• _Supplied entries_
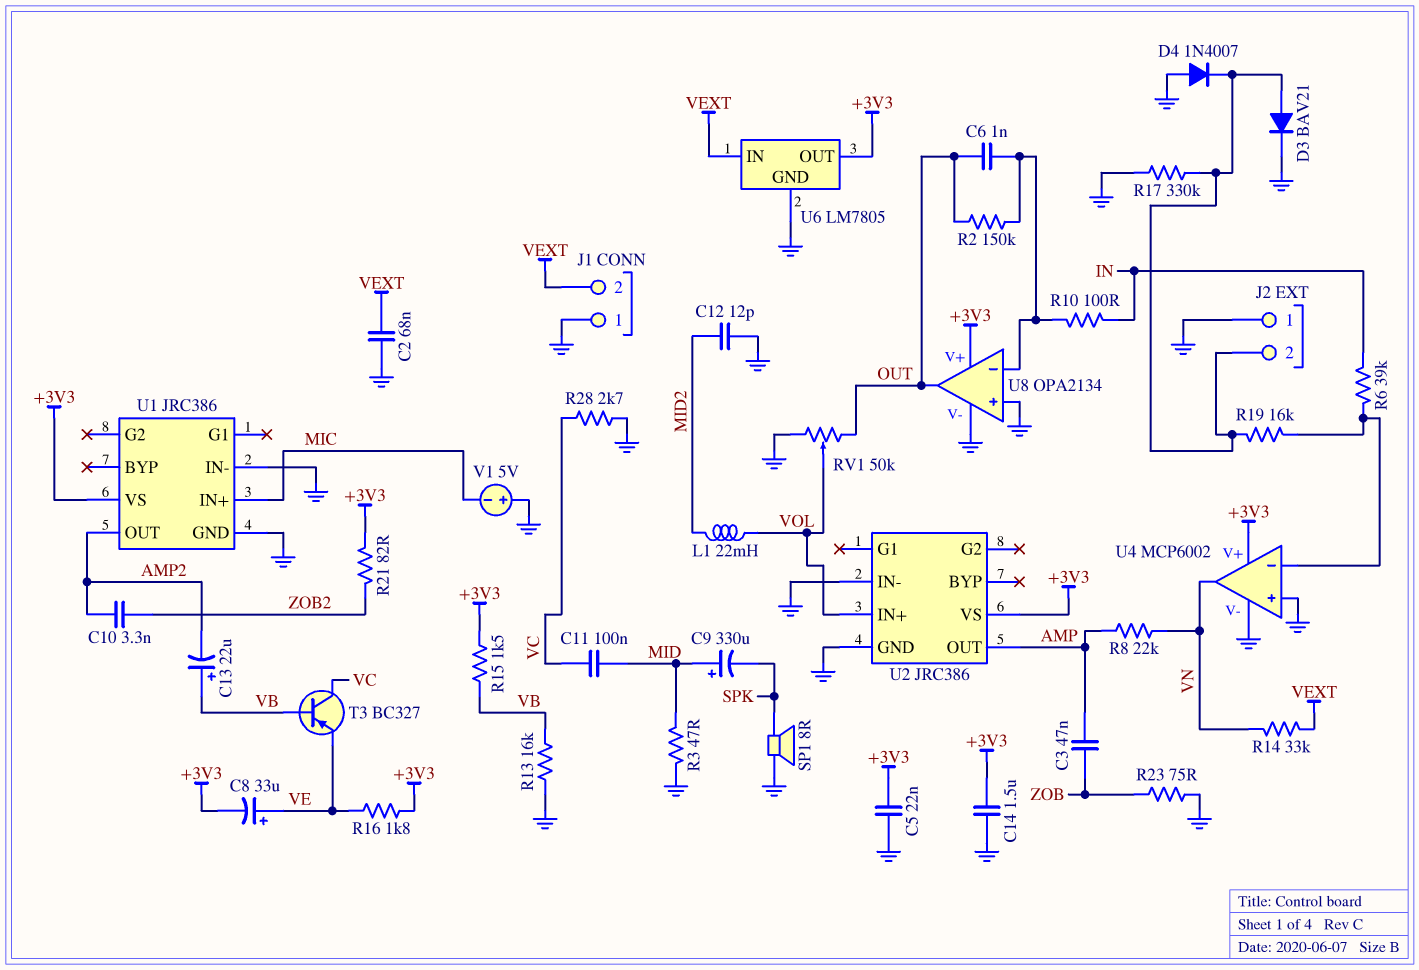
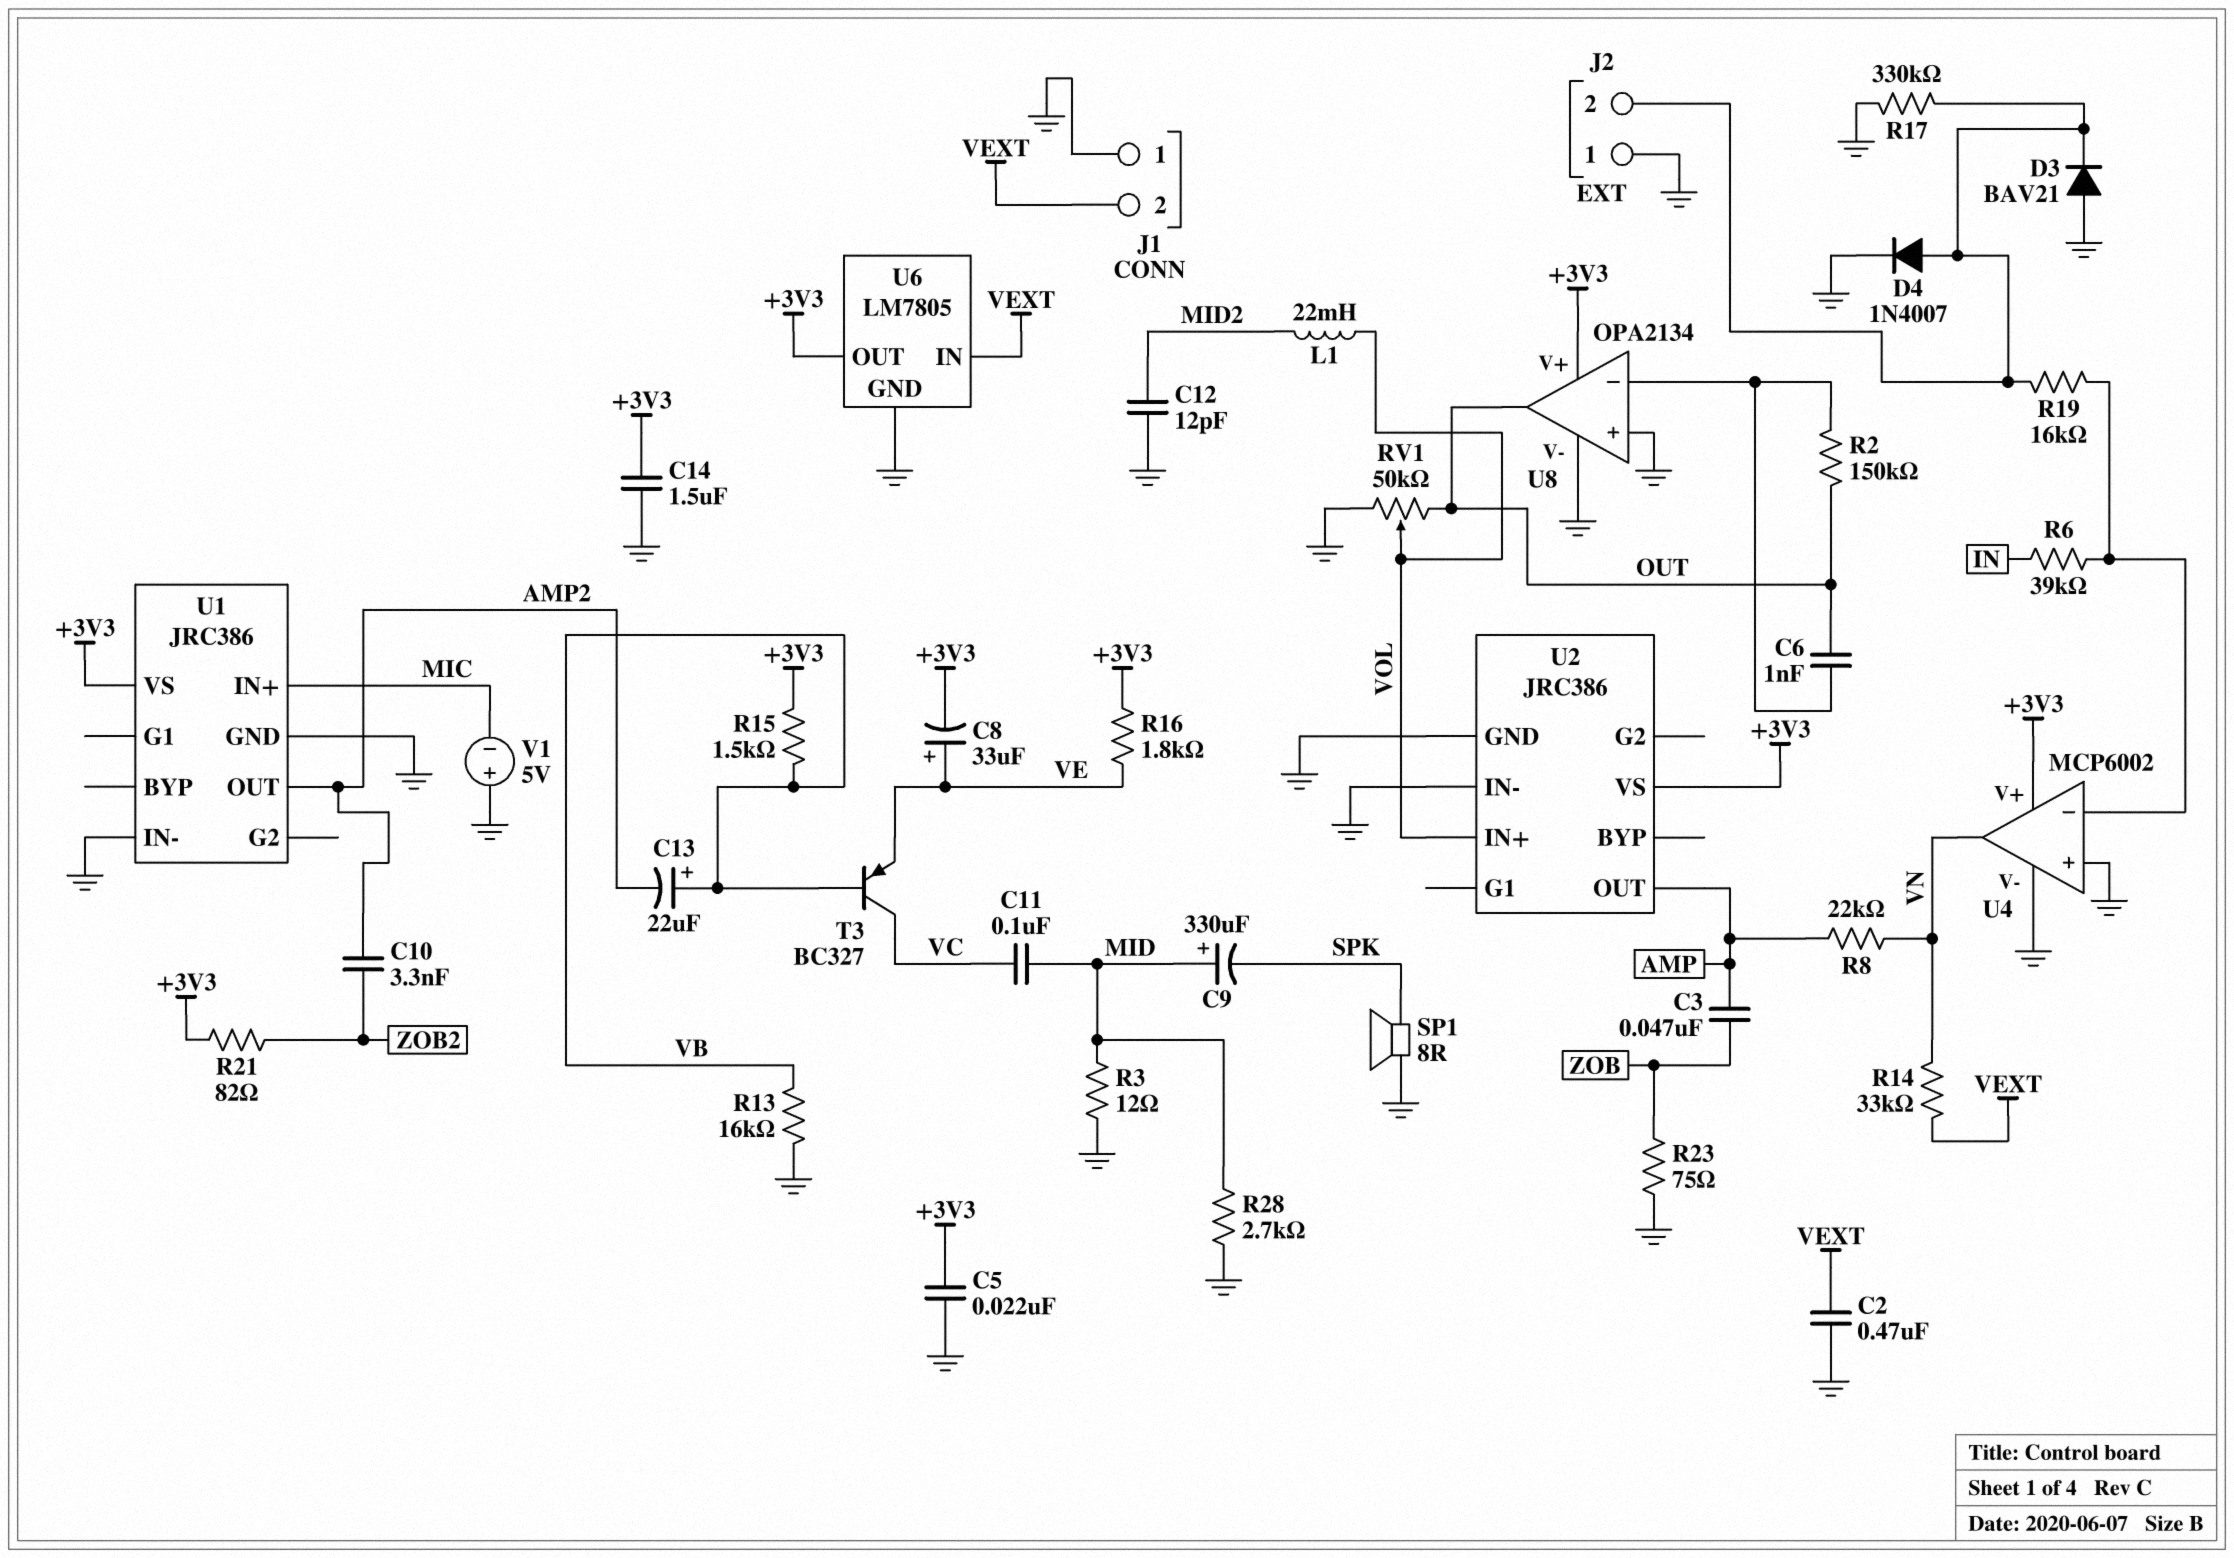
C2: 68nF (GND, VEXT) -> 470nF (GND, VEXT)
D3: diode BAV21 (A J2/2, K GND) -> diode BAV21 (A GND, K J2/2)
D4: diode 1N4007 (A GND, K J2/2) -> diode 1N4007 (A J2/2, K GND)
R3: 47 (GND, MID) -> 12 (GND, MID)
R10: 100 (IN, U8/in-) -> none
R28: 2.7k (GND, VC) -> 2.7k (GND, MID)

• _Problem to solve_
An exact copy of the entries, without any pictures, is what the answer should be.

• _Written answer_
C2: 68nF (GND, VEXT) -> 470nF (GND, VEXT)
D3: diode BAV21 (A J2/2, K GND) -> diode BAV21 (A GND, K J2/2)
D4: diode 1N4007 (A GND, K J2/2) -> diode 1N4007 (A J2/2, K GND)
R3: 47 (GND, MID) -> 12 (GND, MID)
R10: 100 (IN, U8/in-) -> none
R28: 2.7k (GND, VC) -> 2.7k (GND, MID)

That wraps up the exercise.